- What the task asks -
Without omitting anything, retype the data that follows.
---- Materials provided
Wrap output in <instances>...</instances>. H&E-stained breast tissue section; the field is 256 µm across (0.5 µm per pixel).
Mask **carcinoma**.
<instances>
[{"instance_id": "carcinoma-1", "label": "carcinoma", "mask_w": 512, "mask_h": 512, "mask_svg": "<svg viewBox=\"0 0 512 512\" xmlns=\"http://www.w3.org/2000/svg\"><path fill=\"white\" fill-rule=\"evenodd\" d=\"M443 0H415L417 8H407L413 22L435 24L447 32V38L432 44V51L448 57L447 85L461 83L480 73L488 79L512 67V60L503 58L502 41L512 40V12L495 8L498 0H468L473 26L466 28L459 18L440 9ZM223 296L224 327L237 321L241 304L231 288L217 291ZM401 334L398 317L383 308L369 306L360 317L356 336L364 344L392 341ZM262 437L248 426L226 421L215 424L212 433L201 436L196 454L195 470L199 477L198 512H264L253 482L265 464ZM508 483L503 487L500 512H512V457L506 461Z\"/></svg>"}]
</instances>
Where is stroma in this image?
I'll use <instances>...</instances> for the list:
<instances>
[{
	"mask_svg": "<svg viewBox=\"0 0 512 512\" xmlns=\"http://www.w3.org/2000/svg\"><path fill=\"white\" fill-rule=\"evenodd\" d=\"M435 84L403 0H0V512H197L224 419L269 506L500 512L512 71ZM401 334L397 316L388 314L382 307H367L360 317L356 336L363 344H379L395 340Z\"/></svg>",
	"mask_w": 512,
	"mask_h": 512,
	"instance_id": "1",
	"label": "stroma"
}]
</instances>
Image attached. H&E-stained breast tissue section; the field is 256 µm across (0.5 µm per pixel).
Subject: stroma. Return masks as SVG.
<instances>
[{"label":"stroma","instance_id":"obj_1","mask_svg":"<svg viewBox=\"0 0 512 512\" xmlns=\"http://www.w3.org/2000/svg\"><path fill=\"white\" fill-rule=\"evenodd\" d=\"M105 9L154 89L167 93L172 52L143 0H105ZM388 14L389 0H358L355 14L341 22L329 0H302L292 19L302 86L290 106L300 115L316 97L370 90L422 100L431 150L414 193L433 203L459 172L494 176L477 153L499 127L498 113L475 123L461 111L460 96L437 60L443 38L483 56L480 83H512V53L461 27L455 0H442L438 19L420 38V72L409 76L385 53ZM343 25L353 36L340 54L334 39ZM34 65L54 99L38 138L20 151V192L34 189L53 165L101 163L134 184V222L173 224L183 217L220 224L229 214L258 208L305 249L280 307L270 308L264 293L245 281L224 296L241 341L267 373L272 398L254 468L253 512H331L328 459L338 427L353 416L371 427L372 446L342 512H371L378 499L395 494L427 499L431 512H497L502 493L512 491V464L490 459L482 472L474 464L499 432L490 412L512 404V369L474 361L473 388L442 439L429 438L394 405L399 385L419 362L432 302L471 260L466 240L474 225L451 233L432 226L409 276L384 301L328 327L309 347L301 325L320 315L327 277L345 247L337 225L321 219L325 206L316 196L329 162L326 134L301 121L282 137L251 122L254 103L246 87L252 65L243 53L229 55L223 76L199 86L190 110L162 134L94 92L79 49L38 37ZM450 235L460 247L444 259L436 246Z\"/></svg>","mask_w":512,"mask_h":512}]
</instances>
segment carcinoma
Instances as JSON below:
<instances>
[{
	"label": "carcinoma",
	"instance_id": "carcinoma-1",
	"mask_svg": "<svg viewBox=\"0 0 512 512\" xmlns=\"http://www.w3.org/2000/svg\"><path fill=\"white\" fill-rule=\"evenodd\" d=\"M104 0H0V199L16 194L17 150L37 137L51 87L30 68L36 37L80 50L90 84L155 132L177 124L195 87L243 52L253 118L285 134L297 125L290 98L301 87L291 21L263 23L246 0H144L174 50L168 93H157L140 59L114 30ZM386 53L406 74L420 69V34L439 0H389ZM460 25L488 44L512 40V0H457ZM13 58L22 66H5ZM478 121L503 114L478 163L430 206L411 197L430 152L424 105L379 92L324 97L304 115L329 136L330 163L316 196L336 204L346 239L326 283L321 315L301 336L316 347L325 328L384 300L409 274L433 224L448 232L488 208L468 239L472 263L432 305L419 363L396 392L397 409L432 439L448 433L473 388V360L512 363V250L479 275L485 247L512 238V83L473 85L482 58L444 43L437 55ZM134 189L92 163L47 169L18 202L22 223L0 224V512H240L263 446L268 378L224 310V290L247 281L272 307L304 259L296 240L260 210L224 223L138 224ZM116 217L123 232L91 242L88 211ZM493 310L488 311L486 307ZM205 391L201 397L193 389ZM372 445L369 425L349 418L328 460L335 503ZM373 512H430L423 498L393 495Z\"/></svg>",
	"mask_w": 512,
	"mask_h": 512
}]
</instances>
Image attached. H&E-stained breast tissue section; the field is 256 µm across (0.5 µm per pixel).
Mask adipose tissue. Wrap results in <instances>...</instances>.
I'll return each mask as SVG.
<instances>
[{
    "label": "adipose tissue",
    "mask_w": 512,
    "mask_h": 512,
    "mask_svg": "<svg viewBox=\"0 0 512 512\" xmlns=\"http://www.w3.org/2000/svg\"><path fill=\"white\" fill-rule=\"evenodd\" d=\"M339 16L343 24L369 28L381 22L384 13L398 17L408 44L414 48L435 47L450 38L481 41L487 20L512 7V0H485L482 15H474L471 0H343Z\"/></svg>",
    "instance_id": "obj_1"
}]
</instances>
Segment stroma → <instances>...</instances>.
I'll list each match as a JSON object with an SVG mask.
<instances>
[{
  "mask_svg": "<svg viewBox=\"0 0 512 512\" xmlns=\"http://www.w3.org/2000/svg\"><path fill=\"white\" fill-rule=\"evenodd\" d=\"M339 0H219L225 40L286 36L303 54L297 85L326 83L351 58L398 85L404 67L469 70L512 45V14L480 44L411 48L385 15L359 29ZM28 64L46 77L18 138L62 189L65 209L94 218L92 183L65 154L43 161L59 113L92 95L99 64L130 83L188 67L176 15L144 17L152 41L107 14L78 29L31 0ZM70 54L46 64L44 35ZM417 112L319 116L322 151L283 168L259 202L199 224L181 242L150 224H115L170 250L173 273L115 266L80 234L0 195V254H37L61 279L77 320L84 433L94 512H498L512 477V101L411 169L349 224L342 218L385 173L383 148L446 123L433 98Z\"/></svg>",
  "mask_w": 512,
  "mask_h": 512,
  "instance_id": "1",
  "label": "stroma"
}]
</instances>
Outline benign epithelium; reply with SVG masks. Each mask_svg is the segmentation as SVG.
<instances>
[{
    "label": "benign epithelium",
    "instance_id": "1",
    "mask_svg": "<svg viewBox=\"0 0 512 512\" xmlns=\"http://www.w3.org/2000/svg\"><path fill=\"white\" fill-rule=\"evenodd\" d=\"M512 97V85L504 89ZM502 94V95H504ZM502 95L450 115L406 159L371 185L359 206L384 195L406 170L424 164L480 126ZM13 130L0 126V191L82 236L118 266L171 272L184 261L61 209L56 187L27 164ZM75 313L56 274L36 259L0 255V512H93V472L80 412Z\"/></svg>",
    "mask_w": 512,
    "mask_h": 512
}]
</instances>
--------
- Full response -
Wrap output in <instances>...</instances>. H&E-stained breast tissue section; the field is 256 µm across (0.5 µm per pixel).
Mask **carcinoma**.
<instances>
[{"instance_id": "carcinoma-1", "label": "carcinoma", "mask_w": 512, "mask_h": 512, "mask_svg": "<svg viewBox=\"0 0 512 512\" xmlns=\"http://www.w3.org/2000/svg\"><path fill=\"white\" fill-rule=\"evenodd\" d=\"M443 0H415L417 8H407L413 22L435 24L447 32V38L432 44V51L448 57L447 85L461 83L480 73L488 79L512 67V60L503 58L502 41L512 40V12L495 8L498 0H468L473 26L466 28L459 18L440 9ZM223 296L224 327L237 321L241 304L231 288L217 291ZM401 334L398 317L383 308L369 306L360 317L356 336L364 344L392 341ZM262 437L248 426L226 421L215 424L212 433L201 436L196 454L195 470L199 477L198 512H264L253 482L265 464ZM508 483L503 487L500 512H512V457L506 461Z\"/></svg>"}]
</instances>
Where is stroma in this image?
I'll use <instances>...</instances> for the list:
<instances>
[{
	"mask_svg": "<svg viewBox=\"0 0 512 512\" xmlns=\"http://www.w3.org/2000/svg\"><path fill=\"white\" fill-rule=\"evenodd\" d=\"M435 84L403 0H0V512H197L224 419L269 506L500 512L512 71ZM401 334L397 316L388 314L382 307H367L360 317L356 336L363 344H379L395 340Z\"/></svg>",
	"mask_w": 512,
	"mask_h": 512,
	"instance_id": "1",
	"label": "stroma"
}]
</instances>
Image attached. H&E-stained breast tissue section; the field is 256 µm across (0.5 µm per pixel).
Subject: stroma. Return masks as SVG.
<instances>
[{"label":"stroma","instance_id":"obj_1","mask_svg":"<svg viewBox=\"0 0 512 512\" xmlns=\"http://www.w3.org/2000/svg\"><path fill=\"white\" fill-rule=\"evenodd\" d=\"M105 9L154 89L167 93L172 52L143 0H105ZM388 14L389 0H358L355 14L341 22L329 0H302L292 19L302 86L290 106L300 115L316 97L370 90L422 100L431 150L414 193L433 203L459 172L494 176L477 153L499 127L498 113L475 123L461 111L460 96L437 60L443 38L483 56L480 83H512V53L461 27L455 0H442L438 19L420 38V72L409 76L385 53ZM343 25L353 36L340 54L334 39ZM34 65L54 99L38 138L20 151V192L34 189L53 165L101 163L134 184V222L173 224L183 217L220 224L229 214L258 208L305 249L280 307L270 308L264 293L245 281L224 296L241 341L267 373L272 398L254 468L253 512H331L328 459L338 427L353 416L371 427L372 446L342 512H371L378 499L395 494L427 499L431 512H497L502 493L512 491V464L490 459L482 472L474 464L499 432L490 412L512 404V369L474 361L473 388L442 439L429 438L394 405L399 385L419 362L432 302L471 260L466 240L474 225L451 233L432 226L409 276L384 301L328 327L309 347L301 325L320 315L327 277L345 247L337 225L321 219L325 206L316 196L329 162L326 134L301 121L282 137L251 122L254 103L246 87L252 65L243 53L229 55L223 76L199 86L190 110L162 134L94 92L79 49L38 37ZM450 235L460 247L444 259L436 246Z\"/></svg>","mask_w":512,"mask_h":512}]
</instances>
segment carcinoma
Instances as JSON below:
<instances>
[{
	"label": "carcinoma",
	"instance_id": "carcinoma-1",
	"mask_svg": "<svg viewBox=\"0 0 512 512\" xmlns=\"http://www.w3.org/2000/svg\"><path fill=\"white\" fill-rule=\"evenodd\" d=\"M104 0H0V199L16 194L17 150L37 137L51 87L30 68L36 37L80 50L90 84L155 132L177 124L195 87L243 52L253 118L285 134L297 125L290 98L301 87L291 21L263 23L246 0H144L174 50L168 93H157L140 59L114 30ZM386 53L406 74L420 69V34L439 0H389ZM460 25L488 44L512 40V0H457ZM13 58L22 66H5ZM478 121L503 114L478 163L430 206L411 197L430 152L424 105L379 92L324 97L304 115L329 136L330 163L316 196L336 204L346 239L326 283L321 315L301 336L316 347L325 328L384 300L409 274L433 224L448 232L488 208L468 239L472 263L432 305L419 363L396 392L397 409L432 439L448 433L473 388V360L512 363V250L479 275L485 247L512 238V83L473 85L482 58L444 43L437 55ZM134 189L92 163L47 169L18 202L22 223L0 224V512H240L263 446L268 378L224 310V290L247 281L272 307L304 259L296 240L260 210L224 223L138 224ZM116 217L123 232L91 242L88 211ZM493 310L488 311L486 307ZM205 391L201 397L193 389ZM372 445L369 425L349 418L328 460L335 503ZM373 512H430L423 498L393 495Z\"/></svg>",
	"mask_w": 512,
	"mask_h": 512
}]
</instances>
Image attached. H&E-stained breast tissue section; the field is 256 µm across (0.5 µm per pixel).
Mask adipose tissue. Wrap results in <instances>...</instances>.
I'll return each mask as SVG.
<instances>
[{
    "label": "adipose tissue",
    "mask_w": 512,
    "mask_h": 512,
    "mask_svg": "<svg viewBox=\"0 0 512 512\" xmlns=\"http://www.w3.org/2000/svg\"><path fill=\"white\" fill-rule=\"evenodd\" d=\"M339 16L343 24L369 28L381 22L384 13L398 17L408 44L414 48L435 47L450 38L481 41L487 20L512 7V0H485L482 15H474L471 0H343Z\"/></svg>",
    "instance_id": "obj_1"
}]
</instances>
Segment stroma → <instances>...</instances>.
I'll list each match as a JSON object with an SVG mask.
<instances>
[{
  "mask_svg": "<svg viewBox=\"0 0 512 512\" xmlns=\"http://www.w3.org/2000/svg\"><path fill=\"white\" fill-rule=\"evenodd\" d=\"M339 0H219L225 40L286 36L303 54L297 85L326 83L351 58L398 85L404 67L469 70L512 45V14L480 44L411 48L385 15L359 29ZM28 64L46 77L18 138L62 189L65 209L94 218L92 183L65 154L43 161L59 113L92 95L99 64L130 83L188 67L176 15L144 17L152 41L107 14L78 29L31 0ZM70 54L46 64L44 35ZM417 112L319 116L322 151L283 168L259 202L199 224L181 242L150 224H115L170 250L173 273L115 266L80 234L0 195V254H37L61 279L77 320L84 433L94 512H498L512 477V101L411 169L349 224L342 218L385 173L383 148L446 123L433 98Z\"/></svg>",
  "mask_w": 512,
  "mask_h": 512,
  "instance_id": "1",
  "label": "stroma"
}]
</instances>
Outline benign epithelium; reply with SVG masks. Each mask_svg is the segmentation as SVG.
<instances>
[{
    "label": "benign epithelium",
    "instance_id": "1",
    "mask_svg": "<svg viewBox=\"0 0 512 512\" xmlns=\"http://www.w3.org/2000/svg\"><path fill=\"white\" fill-rule=\"evenodd\" d=\"M512 97V85L504 89ZM502 94V95H504ZM502 95L450 115L406 159L371 185L359 206L384 195L406 170L424 164L480 126ZM13 130L0 126V191L82 236L118 266L171 272L184 261L61 209L56 187L27 164ZM75 313L56 274L36 259L0 255V512H93V472L80 412Z\"/></svg>",
    "mask_w": 512,
    "mask_h": 512
}]
</instances>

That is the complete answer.